■ DIRECTIONS FOR THIS TASK ■
Please give every line below again exactly, but not its pictures.

────────────────────────────────────────

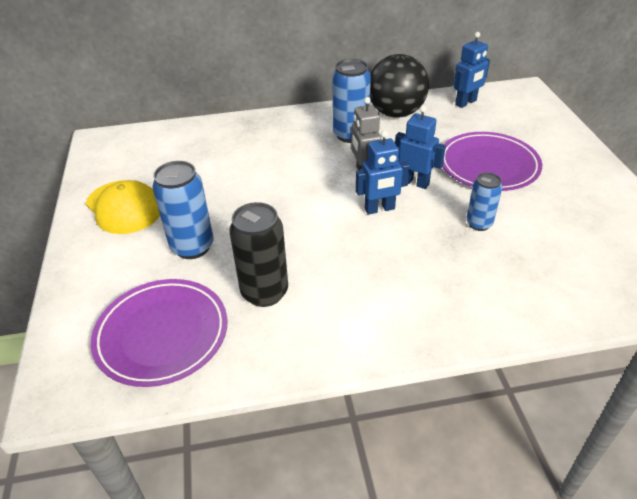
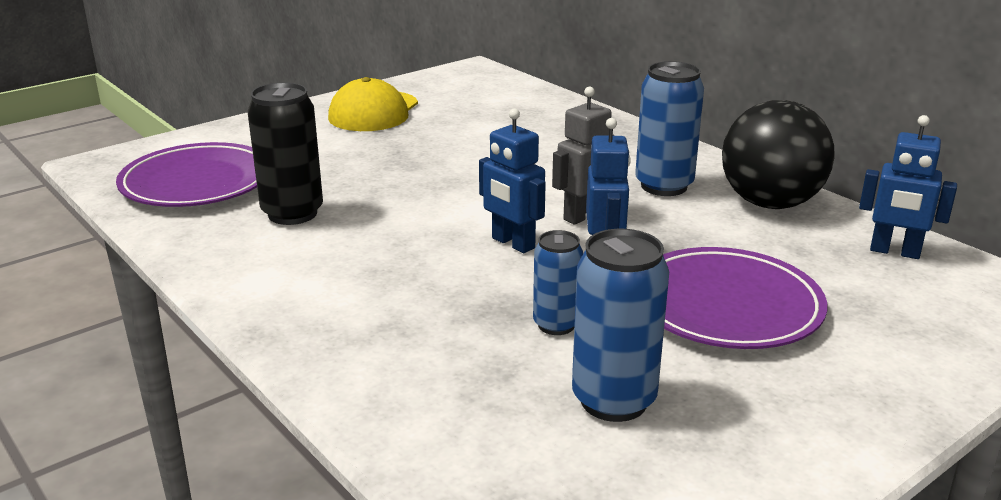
camera: 60 degrees right, 15 degrees down
(192, 247) = (338, 159): blue can -> blue can (613, 400)

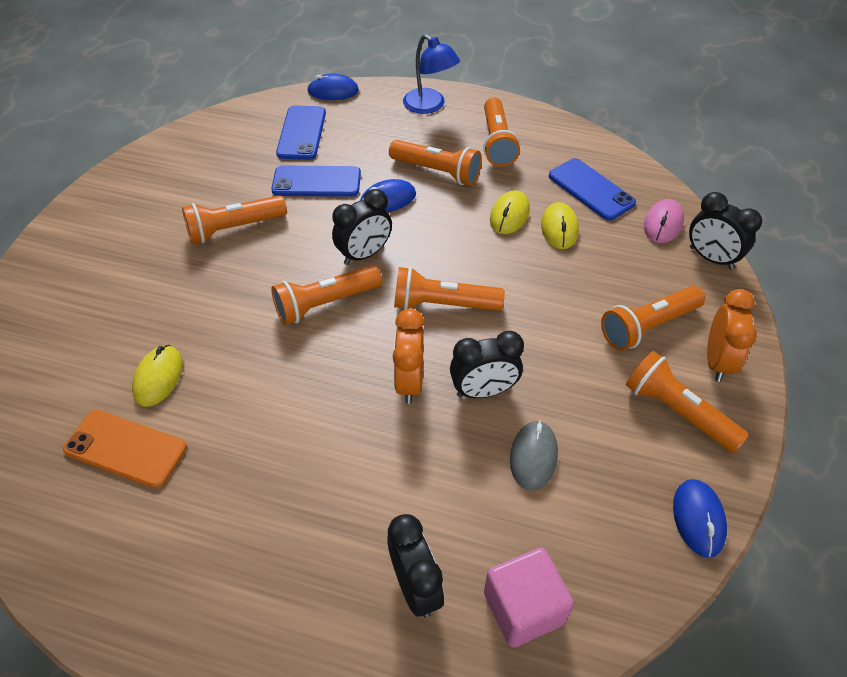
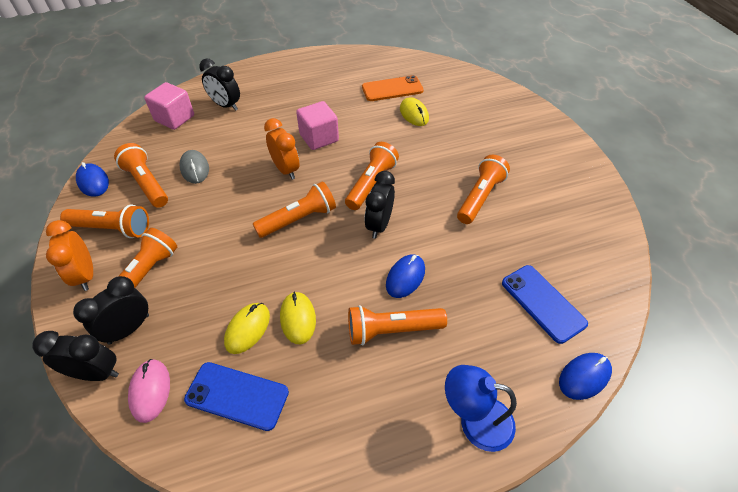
camera: 145 degrees right, 0 degrees up
(316, 182) = (473, 262): blue phone -> none
(324, 412) = (319, 138): none -> pink cube
(483, 391) = (240, 184): black clock -> black clock (129, 329)
(497, 142) = (366, 407): orange flashlight -> orange flashlight (147, 184)
(559, 228) = (247, 329): yellow mouse -> yellow mouse turned 60 degrees clockwise

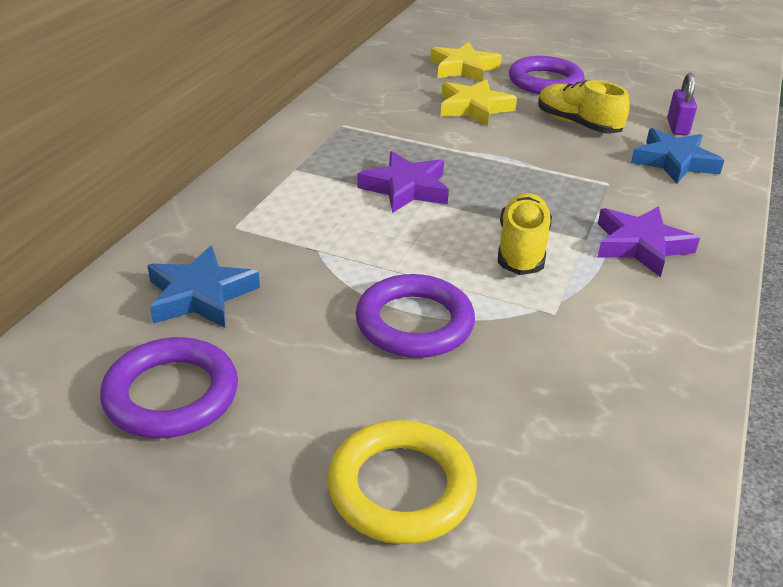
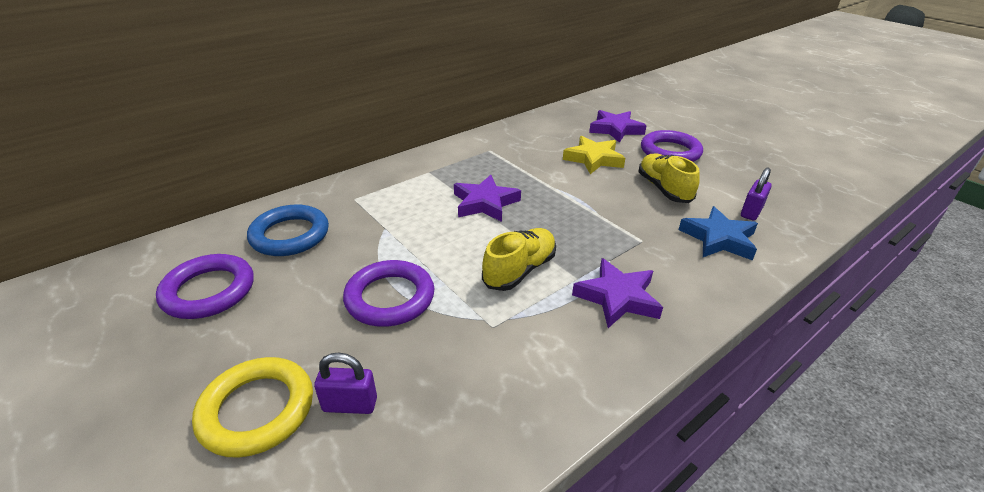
camera: 30 degrees right, 0 degrees up
(200, 295) = (290, 235): blue star -> blue ring
(463, 68) = (615, 129): yellow star -> purple star
(496, 440) = (350, 405): none -> purple padlock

────────────────────────────────────────

■ SOLUTION TO THIS TASK ■
camera: 60 degrees right, 15 degrees down
(192, 247) = (338, 159): blue can -> blue can (613, 400)

camera: 145 degrees right, 0 degrees up
(316, 182) = (473, 262): blue phone -> none
(324, 412) = (319, 138): none -> pink cube
(483, 391) = (240, 184): black clock -> black clock (129, 329)
(497, 142) = (366, 407): orange flashlight -> orange flashlight (147, 184)
(559, 228) = (247, 329): yellow mouse -> yellow mouse turned 60 degrees clockwise

camera: 30 degrees right, 0 degrees up
(200, 295) = (290, 235): blue star -> blue ring
(463, 68) = (615, 129): yellow star -> purple star
(496, 440) = (350, 405): none -> purple padlock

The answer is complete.